[WHAT TO DO]
Begin at the line containing "white clock [485,165,537,243]" in the records below, end at the line containing "yellow key [91,298,160,327]", and retype each line in that span exactly. No other line and no image should appear.

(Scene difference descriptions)
◆ ◆ ◆ ◆ ◆

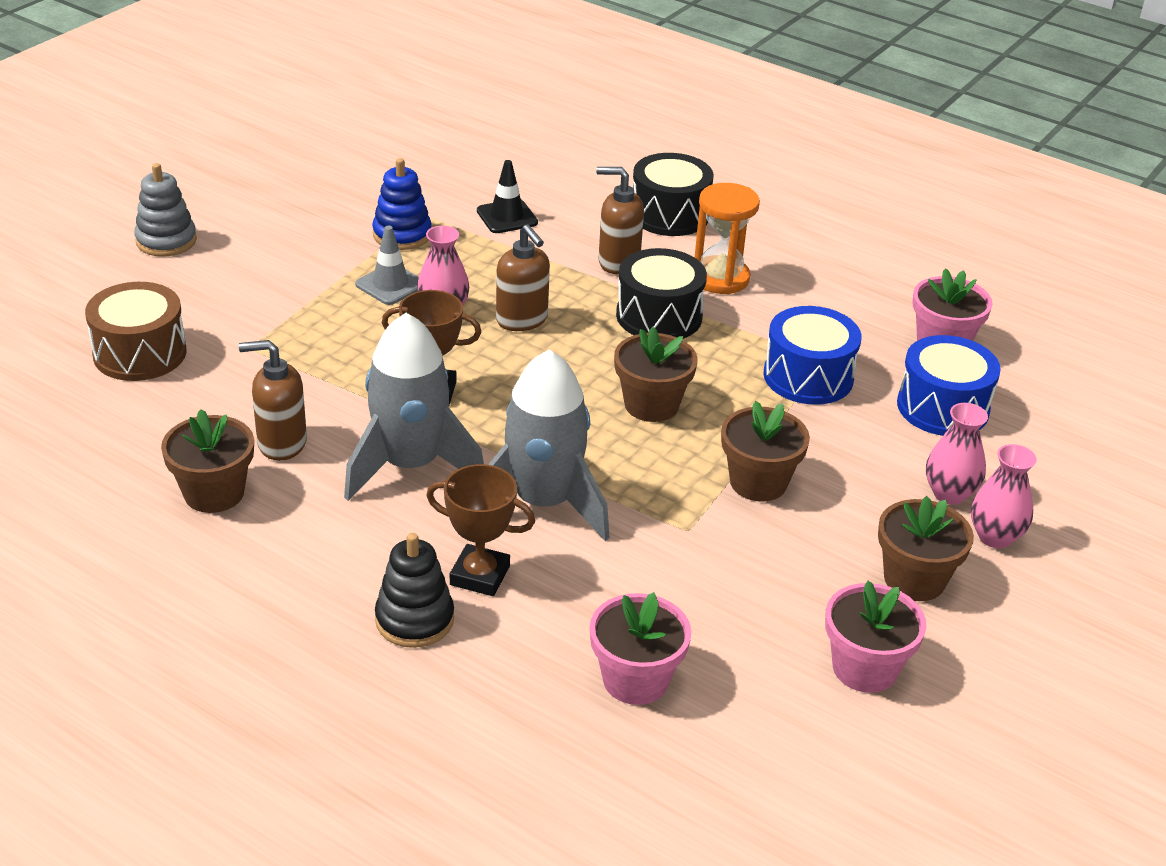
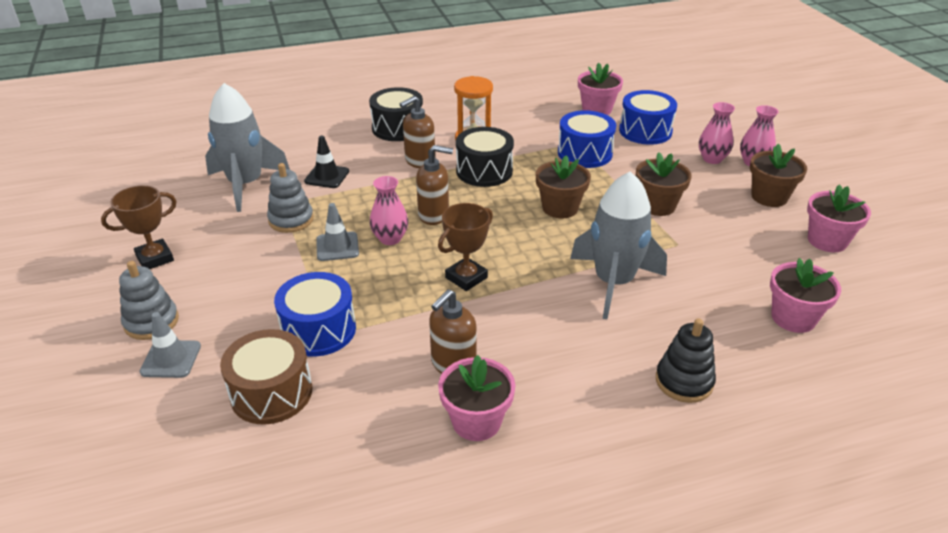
camera: 50 degrees left, 0 degrees up
brown flower pot [161,409,254,513] -> pink flower pot [438,355,515,441]
grey rocket [344,313,484,501] -> grey rocket moved to [205,83,290,212]
blue stacking toy [372,158,432,250] -> grey stacking toy [267,163,314,233]
brown trophy [426,464,535,596] -> brown trophy moved to [101,185,177,269]
none -> grey traffic cone [139,312,201,378]
none -> blue drum [274,272,356,357]

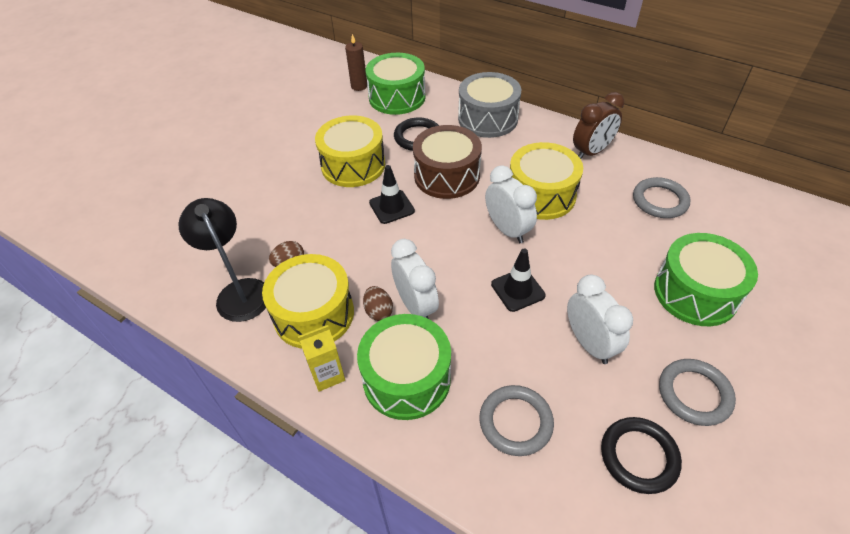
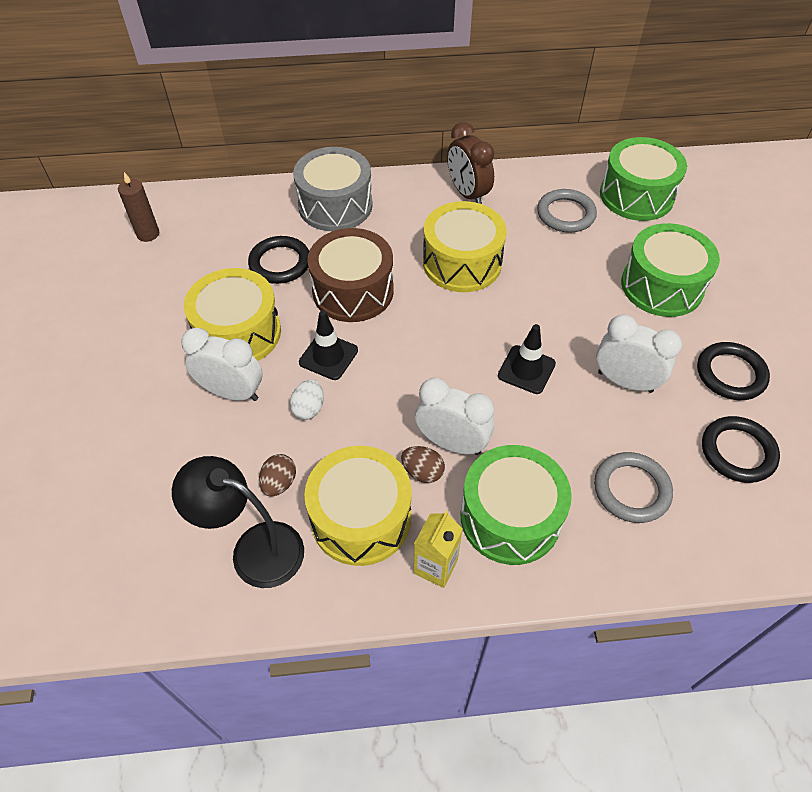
camera: 40 degrees left, 5 degrees up
green drum [366,53,426,115] -> green drum moved to [600,137,687,221]
white clock [485,165,537,243] -> white clock moved to [181,328,263,401]
brown clock [573,92,624,159] -> brown clock turned 135 degrees clockwise [447,122,494,204]
grey ring [659,359,736,426] -> black ring [697,342,770,400]
none -> white egg [290,379,324,420]

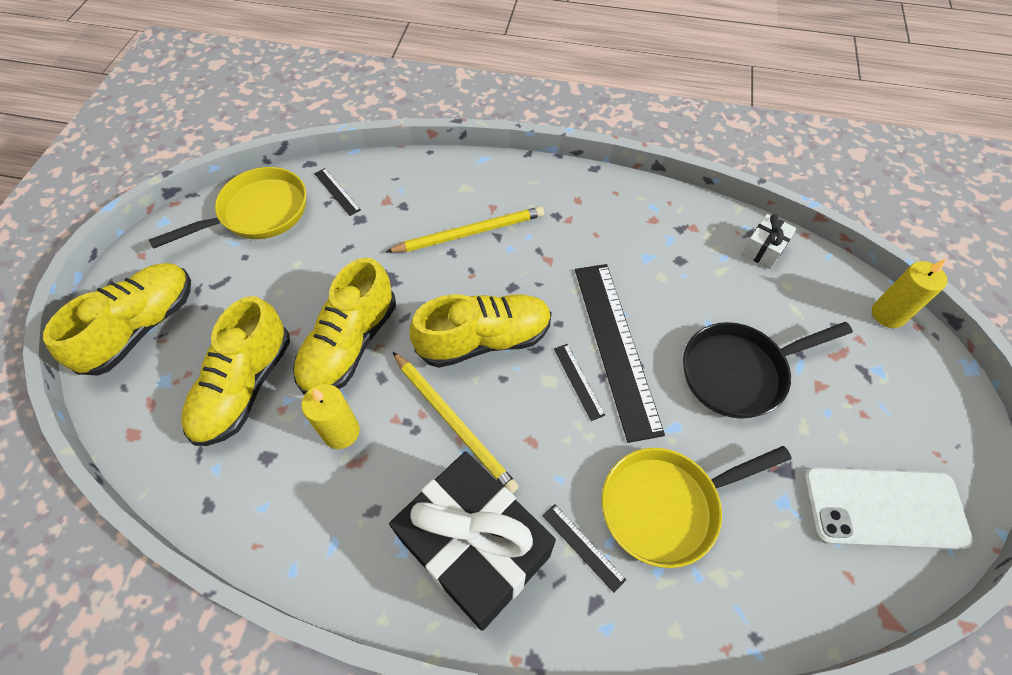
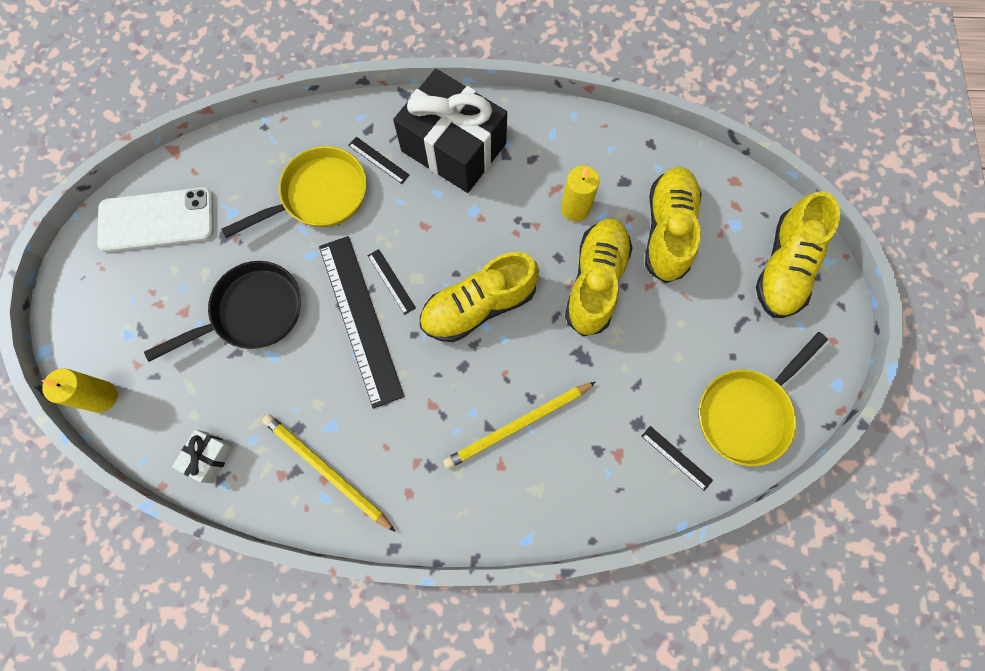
camera: 170 degrees right, 15 degrees up
yellow pencil [392,351,519,494] -> yellow pencil moved to [262,414,396,532]

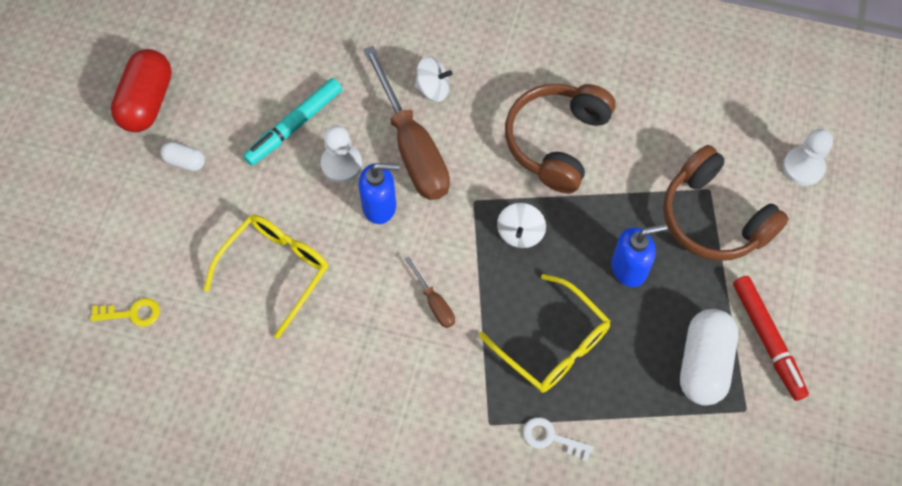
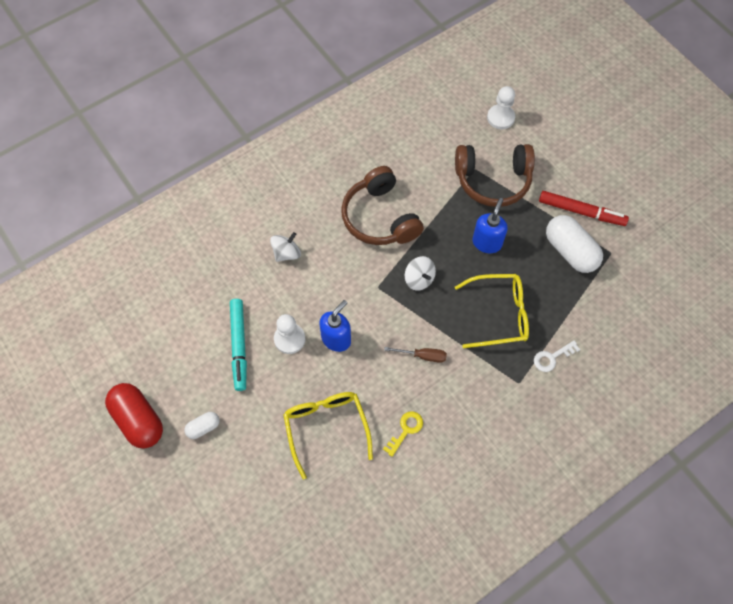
camera: 50 degrees left, 0 degrees up
yellow key [91,298,160,327] -> yellow key moved to [383,411,423,457]
brown screwdriver [363,46,450,200] -> none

◆ ◆ ◆ ◆ ◆

[PROBLEM SOLUTION]
white clock [485,165,537,243] -> white clock moved to [181,328,263,401]
brown clock [573,92,624,159] -> brown clock turned 135 degrees clockwise [447,122,494,204]
grey ring [659,359,736,426] -> black ring [697,342,770,400]
none -> white egg [290,379,324,420]

camera: 170 degrees right, 15 degrees up
yellow pencil [392,351,519,494] -> yellow pencil moved to [262,414,396,532]

camera: 50 degrees left, 0 degrees up
yellow key [91,298,160,327] -> yellow key moved to [383,411,423,457]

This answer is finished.